[Extracted data entries]
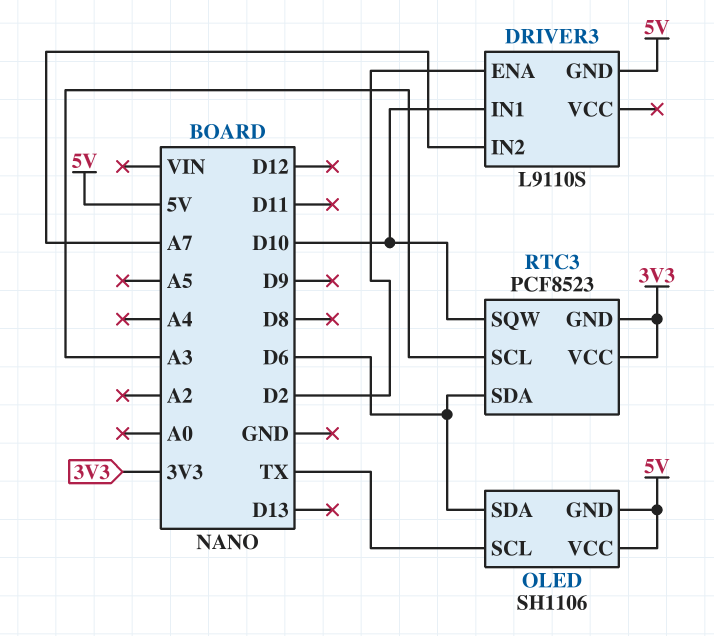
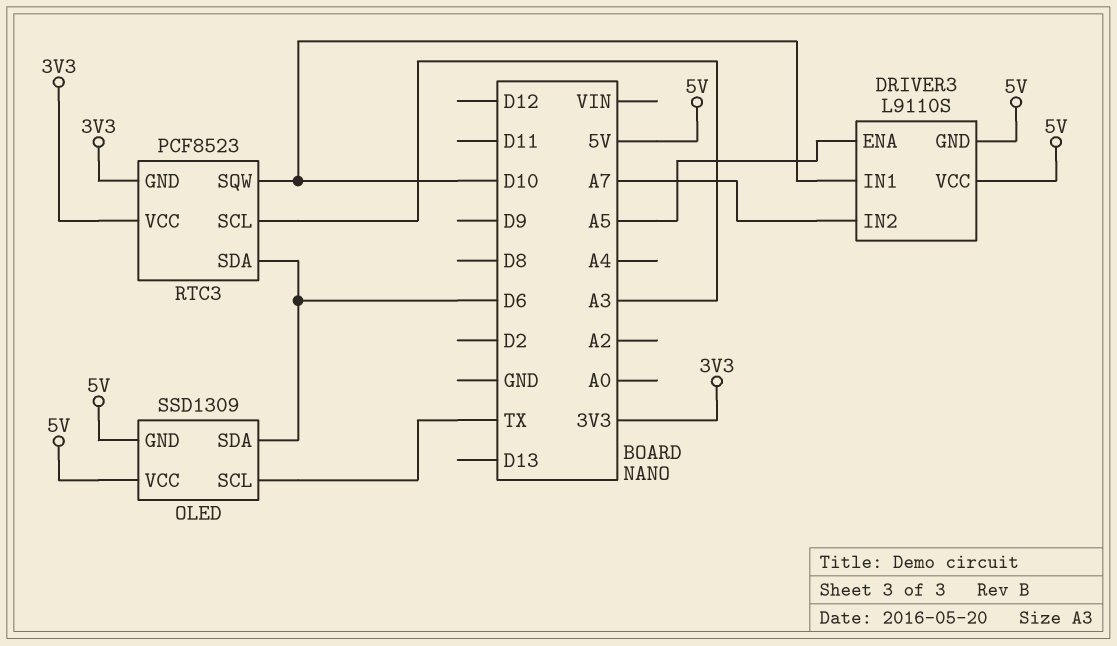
DRIVER3 pin ENA: D2 -> A5
DRIVER3 pin VCC: none -> 5V
OLED: SH1106 -> SSD1309

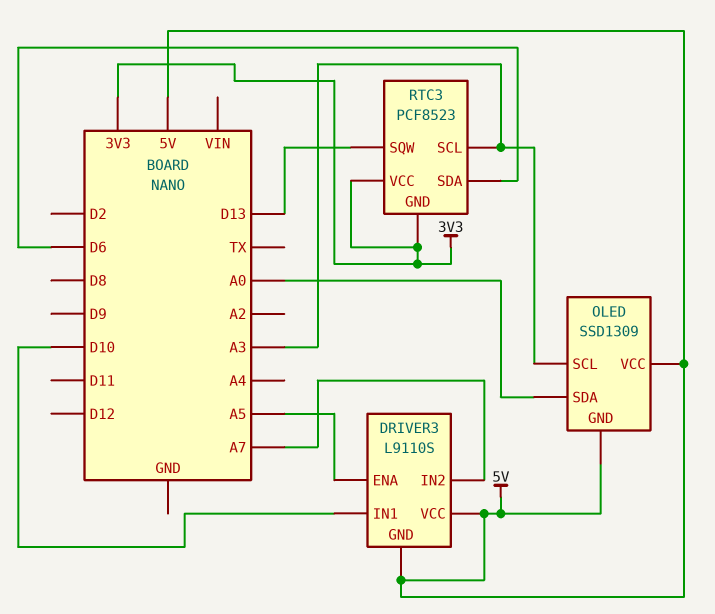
OLED pin SCL: TX -> A3
OLED pin SDA: D6 -> A0
RTC3 pin SQW: D10 -> D13

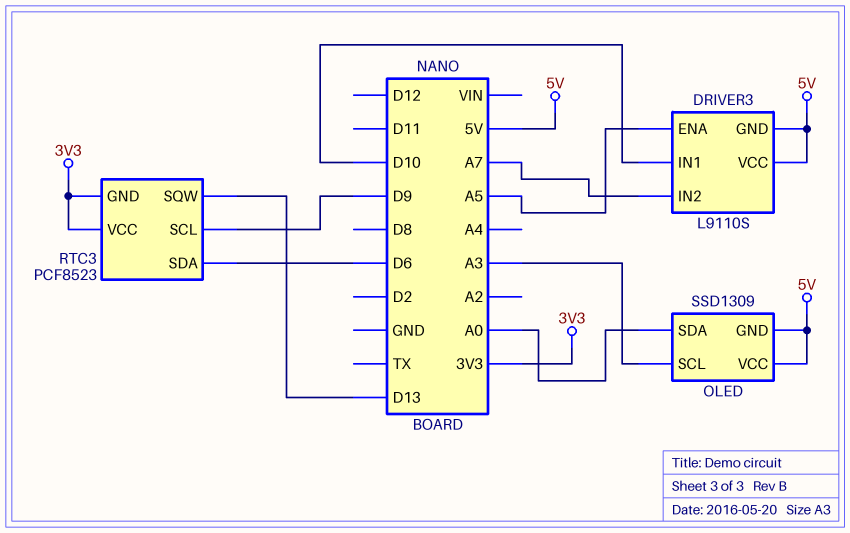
RTC3 pin SCL: A3 -> D9

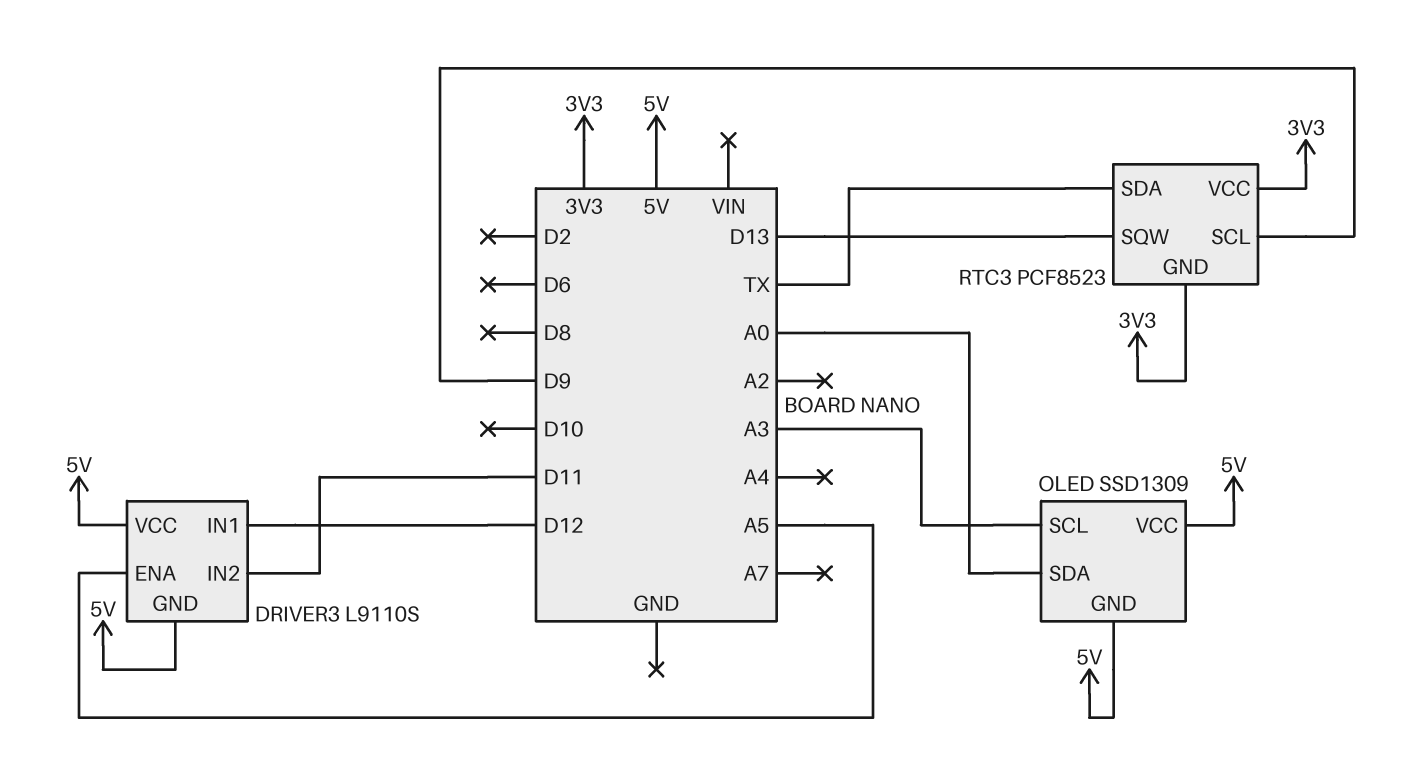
DRIVER3 pin IN1: D10 -> D12
DRIVER3 pin IN2: A7 -> D11
RTC3 pin SDA: D6 -> TX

WORK INSTRUCTION: Go through the records and show every line with the string "OLED" in it.

YOUR SOLUTION:
OLED: SH1106 -> SSD1309
OLED pin SCL: TX -> A3
OLED pin SDA: D6 -> A0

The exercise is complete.